(Dataset excerpt)
— BEGIN —

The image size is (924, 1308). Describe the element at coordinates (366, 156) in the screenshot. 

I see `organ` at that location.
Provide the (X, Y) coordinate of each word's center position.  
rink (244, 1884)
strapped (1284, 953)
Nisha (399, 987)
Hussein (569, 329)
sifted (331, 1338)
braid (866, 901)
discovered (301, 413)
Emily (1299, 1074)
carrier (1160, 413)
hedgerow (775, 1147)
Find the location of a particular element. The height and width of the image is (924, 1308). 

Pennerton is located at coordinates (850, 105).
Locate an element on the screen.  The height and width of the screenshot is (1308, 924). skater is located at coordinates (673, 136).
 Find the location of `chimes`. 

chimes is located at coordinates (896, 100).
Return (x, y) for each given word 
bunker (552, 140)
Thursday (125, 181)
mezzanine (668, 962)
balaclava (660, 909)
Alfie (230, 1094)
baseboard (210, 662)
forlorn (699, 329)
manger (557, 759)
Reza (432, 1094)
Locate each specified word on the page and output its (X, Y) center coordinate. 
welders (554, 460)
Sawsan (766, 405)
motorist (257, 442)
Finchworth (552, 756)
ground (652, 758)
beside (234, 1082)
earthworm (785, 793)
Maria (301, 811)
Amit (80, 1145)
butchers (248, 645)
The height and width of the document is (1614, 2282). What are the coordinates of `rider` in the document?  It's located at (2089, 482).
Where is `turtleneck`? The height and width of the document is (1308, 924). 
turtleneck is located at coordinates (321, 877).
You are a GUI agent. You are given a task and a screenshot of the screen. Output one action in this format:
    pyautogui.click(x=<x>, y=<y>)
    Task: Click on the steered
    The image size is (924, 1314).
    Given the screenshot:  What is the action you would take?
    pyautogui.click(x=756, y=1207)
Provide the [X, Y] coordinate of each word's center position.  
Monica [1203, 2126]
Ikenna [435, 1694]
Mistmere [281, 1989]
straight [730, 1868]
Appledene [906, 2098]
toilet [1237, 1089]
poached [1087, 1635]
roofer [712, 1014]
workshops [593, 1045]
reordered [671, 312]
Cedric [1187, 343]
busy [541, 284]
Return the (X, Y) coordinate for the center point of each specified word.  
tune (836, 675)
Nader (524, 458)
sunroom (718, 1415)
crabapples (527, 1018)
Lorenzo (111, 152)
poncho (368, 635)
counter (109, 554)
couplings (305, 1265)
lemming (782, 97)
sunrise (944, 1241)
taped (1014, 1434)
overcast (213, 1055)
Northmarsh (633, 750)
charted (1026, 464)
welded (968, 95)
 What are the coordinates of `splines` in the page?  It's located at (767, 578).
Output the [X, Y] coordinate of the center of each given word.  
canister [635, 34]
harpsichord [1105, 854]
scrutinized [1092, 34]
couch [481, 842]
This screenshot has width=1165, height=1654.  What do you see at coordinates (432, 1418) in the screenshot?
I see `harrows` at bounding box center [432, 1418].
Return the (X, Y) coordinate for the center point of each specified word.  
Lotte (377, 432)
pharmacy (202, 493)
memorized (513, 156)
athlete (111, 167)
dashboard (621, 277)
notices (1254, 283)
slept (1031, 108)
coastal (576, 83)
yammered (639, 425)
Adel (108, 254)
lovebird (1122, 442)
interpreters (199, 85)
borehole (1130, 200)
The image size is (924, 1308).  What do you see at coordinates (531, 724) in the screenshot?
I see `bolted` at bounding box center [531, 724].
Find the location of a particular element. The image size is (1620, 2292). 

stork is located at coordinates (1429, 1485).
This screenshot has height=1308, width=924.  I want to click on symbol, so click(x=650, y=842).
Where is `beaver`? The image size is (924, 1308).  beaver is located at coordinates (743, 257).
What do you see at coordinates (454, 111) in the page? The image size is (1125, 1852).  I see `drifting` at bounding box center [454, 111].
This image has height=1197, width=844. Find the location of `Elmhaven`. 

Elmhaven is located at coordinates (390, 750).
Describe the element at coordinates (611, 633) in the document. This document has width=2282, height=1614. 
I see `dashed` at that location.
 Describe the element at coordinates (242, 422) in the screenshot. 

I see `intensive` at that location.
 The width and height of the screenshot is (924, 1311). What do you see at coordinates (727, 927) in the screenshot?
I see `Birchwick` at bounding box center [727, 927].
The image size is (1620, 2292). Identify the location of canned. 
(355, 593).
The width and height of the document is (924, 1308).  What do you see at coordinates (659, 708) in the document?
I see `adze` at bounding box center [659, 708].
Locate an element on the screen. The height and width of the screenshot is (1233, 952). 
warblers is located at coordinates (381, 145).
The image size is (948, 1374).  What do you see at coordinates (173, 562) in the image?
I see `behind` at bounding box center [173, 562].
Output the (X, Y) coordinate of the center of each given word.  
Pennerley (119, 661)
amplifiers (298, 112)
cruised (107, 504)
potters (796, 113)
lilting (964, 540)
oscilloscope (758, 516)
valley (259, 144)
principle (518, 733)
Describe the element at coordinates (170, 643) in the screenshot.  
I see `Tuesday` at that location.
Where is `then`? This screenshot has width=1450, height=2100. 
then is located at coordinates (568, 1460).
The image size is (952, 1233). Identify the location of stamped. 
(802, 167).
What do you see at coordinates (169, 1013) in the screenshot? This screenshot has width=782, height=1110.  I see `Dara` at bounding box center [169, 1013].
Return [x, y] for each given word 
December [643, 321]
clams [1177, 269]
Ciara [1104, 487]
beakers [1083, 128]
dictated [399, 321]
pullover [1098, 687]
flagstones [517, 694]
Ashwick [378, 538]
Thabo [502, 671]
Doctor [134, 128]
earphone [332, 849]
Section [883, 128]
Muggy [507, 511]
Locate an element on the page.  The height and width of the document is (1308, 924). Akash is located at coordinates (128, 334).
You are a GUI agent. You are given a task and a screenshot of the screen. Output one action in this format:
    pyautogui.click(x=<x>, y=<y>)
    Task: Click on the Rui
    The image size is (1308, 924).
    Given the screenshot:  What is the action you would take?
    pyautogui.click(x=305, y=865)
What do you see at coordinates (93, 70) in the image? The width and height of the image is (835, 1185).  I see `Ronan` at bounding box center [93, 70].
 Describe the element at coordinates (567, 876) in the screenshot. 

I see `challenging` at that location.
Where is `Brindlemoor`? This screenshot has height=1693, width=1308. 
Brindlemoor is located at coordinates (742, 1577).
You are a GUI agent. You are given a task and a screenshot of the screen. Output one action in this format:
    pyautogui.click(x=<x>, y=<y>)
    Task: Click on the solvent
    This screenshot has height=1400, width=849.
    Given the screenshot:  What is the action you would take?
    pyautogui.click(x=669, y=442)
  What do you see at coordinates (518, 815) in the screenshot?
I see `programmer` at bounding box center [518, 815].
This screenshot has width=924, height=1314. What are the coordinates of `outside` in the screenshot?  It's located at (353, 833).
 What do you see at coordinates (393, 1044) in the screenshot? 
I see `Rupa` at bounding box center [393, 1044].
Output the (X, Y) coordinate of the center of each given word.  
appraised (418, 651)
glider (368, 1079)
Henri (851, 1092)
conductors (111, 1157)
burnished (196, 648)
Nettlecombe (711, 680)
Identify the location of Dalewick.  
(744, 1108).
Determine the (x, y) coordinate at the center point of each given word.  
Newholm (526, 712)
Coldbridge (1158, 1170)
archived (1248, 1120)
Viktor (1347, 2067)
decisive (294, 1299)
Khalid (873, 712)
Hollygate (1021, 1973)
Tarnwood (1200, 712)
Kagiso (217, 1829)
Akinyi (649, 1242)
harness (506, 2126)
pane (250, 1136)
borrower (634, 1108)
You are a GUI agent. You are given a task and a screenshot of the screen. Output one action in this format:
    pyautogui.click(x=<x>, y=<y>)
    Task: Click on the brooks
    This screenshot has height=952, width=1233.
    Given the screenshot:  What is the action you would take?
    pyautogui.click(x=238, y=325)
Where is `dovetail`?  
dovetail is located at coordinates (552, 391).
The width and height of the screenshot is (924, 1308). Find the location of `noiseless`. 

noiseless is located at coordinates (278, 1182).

— END —

Rewrite the entries from the first line through the line containing "turtleneck is located", changing "Return" to "Output" and leaving everything else as it is.

[REPLY]:
The image size is (924, 1308). Describe the element at coordinates (366, 156) in the screenshot. 

I see `organ` at that location.
Provide the (X, Y) coordinate of each word's center position.  
rink (244, 1884)
strapped (1284, 953)
Nisha (399, 987)
Hussein (569, 329)
sifted (331, 1338)
braid (866, 901)
discovered (301, 413)
Emily (1299, 1074)
carrier (1160, 413)
hedgerow (775, 1147)
Find the location of a particular element. The height and width of the image is (924, 1308). 

Pennerton is located at coordinates (850, 105).
Locate an element on the screen.  The height and width of the screenshot is (1308, 924). skater is located at coordinates (673, 136).
 Find the location of `chimes`. 

chimes is located at coordinates (896, 100).
Output (x, y) for each given word 
bunker (552, 140)
Thursday (125, 181)
mezzanine (668, 962)
balaclava (660, 909)
Alfie (230, 1094)
baseboard (210, 662)
forlorn (699, 329)
manger (557, 759)
Reza (432, 1094)
Locate each specified word on the page and output its (X, Y) center coordinate. 
welders (554, 460)
Sawsan (766, 405)
motorist (257, 442)
Finchworth (552, 756)
ground (652, 758)
beside (234, 1082)
earthworm (785, 793)
Maria (301, 811)
Amit (80, 1145)
butchers (248, 645)
The height and width of the document is (1614, 2282). What are the coordinates of `rider` in the document?  It's located at (2089, 482).
Where is `turtleneck`? The height and width of the document is (1308, 924). 
turtleneck is located at coordinates (321, 877).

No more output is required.